> **Work request**: This exercise calls for copying every line below that holds the word "guvasedik".

*** Opening Source records ***

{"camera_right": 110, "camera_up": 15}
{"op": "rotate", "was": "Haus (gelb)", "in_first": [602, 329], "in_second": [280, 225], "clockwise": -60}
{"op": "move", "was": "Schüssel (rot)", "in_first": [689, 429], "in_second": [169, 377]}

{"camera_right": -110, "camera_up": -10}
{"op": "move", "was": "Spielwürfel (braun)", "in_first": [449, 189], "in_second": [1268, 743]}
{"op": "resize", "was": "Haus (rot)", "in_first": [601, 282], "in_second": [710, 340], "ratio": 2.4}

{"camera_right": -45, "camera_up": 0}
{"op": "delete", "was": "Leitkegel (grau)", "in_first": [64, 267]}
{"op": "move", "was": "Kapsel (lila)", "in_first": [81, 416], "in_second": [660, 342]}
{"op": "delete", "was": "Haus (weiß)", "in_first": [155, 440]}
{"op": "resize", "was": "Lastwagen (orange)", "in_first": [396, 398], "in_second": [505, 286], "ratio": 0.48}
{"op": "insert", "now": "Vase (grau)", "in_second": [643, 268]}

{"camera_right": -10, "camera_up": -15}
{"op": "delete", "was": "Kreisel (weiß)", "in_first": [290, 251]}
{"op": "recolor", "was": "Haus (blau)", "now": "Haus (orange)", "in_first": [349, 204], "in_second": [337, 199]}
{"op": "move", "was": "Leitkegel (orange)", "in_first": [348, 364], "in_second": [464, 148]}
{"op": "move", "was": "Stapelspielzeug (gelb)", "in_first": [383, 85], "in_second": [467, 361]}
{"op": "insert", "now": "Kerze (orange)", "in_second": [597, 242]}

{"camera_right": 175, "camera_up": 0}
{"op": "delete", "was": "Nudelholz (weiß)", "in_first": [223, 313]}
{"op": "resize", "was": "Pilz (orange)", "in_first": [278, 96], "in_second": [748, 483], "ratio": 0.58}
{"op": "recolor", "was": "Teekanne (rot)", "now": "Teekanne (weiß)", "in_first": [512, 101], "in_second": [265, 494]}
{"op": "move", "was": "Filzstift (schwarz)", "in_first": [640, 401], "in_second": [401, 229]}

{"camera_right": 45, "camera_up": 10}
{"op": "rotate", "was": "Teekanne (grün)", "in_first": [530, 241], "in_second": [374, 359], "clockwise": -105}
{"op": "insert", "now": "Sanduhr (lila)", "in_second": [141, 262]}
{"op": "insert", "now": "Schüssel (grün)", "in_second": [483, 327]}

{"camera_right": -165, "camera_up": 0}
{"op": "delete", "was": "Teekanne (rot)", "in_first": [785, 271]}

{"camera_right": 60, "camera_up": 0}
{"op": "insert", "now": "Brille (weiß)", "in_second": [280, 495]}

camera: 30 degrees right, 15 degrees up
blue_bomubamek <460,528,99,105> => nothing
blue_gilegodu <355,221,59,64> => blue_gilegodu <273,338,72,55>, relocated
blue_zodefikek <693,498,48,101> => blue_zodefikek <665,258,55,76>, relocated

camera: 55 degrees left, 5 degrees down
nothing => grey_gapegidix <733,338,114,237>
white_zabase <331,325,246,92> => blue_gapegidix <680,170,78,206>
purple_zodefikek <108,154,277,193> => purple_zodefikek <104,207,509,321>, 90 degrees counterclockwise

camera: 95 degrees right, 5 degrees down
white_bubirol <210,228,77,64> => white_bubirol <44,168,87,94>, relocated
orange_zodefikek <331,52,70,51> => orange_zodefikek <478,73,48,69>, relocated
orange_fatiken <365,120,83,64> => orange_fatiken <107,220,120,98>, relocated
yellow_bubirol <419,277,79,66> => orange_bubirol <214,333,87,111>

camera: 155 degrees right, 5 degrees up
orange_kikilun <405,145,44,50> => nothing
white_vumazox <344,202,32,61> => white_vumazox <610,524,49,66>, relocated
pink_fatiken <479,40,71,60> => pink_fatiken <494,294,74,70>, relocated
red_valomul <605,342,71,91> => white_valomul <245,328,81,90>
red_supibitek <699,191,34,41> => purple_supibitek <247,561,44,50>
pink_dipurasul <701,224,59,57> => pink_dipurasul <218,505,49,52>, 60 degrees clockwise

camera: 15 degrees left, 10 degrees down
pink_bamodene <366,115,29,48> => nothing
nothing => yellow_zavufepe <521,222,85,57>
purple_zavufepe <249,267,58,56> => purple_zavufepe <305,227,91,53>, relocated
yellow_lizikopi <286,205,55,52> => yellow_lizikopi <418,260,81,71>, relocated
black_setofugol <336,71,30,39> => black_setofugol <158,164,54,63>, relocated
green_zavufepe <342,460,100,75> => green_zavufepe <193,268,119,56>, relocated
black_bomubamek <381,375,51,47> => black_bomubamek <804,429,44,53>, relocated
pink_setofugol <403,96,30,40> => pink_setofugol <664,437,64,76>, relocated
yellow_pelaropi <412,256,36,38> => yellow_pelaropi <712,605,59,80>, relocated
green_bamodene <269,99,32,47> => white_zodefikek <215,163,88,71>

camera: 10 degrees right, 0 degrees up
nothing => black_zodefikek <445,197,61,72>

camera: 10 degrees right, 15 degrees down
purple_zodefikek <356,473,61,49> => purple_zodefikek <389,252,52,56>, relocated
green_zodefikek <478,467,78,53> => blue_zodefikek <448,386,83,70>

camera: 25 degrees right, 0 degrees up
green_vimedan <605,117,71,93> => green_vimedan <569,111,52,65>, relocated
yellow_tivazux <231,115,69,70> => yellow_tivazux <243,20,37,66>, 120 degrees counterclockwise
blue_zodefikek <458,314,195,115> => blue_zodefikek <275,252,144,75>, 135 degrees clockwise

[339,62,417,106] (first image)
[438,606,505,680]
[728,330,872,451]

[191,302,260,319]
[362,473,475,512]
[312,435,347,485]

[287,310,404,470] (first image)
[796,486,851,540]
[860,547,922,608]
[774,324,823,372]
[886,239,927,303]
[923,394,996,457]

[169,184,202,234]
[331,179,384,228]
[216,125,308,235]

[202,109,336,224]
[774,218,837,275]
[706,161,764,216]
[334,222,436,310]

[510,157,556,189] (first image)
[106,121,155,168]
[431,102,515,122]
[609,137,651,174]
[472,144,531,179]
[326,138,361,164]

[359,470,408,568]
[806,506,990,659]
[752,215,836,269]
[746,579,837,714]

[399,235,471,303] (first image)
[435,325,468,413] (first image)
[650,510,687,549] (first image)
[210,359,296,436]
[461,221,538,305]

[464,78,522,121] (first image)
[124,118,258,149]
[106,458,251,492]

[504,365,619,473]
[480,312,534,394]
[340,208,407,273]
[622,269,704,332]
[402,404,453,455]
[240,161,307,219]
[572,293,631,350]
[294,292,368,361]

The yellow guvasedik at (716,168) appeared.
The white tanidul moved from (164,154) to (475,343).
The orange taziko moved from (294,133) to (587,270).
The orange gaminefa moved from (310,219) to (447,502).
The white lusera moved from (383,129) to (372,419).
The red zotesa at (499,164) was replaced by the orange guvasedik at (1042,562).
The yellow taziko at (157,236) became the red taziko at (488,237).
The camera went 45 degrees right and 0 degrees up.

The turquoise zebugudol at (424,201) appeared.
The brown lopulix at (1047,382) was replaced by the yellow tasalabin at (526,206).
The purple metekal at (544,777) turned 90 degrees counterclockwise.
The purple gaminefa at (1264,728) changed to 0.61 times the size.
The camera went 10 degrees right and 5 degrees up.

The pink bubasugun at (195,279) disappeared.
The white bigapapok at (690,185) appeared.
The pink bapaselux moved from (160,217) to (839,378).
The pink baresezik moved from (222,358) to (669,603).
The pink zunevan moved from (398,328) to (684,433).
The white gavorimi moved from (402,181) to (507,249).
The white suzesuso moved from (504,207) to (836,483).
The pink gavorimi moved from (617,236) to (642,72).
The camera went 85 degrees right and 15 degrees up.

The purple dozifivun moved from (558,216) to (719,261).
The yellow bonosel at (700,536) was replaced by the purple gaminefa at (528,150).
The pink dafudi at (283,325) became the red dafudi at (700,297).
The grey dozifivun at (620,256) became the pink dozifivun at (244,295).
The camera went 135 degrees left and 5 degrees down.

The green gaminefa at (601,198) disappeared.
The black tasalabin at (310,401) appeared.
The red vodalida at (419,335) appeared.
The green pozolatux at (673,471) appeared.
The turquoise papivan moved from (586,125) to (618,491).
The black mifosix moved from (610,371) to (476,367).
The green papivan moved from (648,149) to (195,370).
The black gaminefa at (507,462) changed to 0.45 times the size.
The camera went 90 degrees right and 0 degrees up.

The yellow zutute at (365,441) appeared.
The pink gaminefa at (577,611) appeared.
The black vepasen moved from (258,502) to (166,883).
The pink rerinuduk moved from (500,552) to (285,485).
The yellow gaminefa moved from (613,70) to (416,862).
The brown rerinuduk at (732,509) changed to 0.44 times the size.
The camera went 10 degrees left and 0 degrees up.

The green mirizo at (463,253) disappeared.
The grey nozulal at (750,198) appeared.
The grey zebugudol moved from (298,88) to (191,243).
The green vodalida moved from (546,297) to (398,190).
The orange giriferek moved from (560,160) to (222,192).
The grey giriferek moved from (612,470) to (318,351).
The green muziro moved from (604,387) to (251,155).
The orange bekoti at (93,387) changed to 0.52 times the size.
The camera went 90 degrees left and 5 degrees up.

*** Closing Source records ***

> **Task output**:
The yellow guvasedik at (716,168) appeared.
The red zotesa at (499,164) was replaced by the orange guvasedik at (1042,562).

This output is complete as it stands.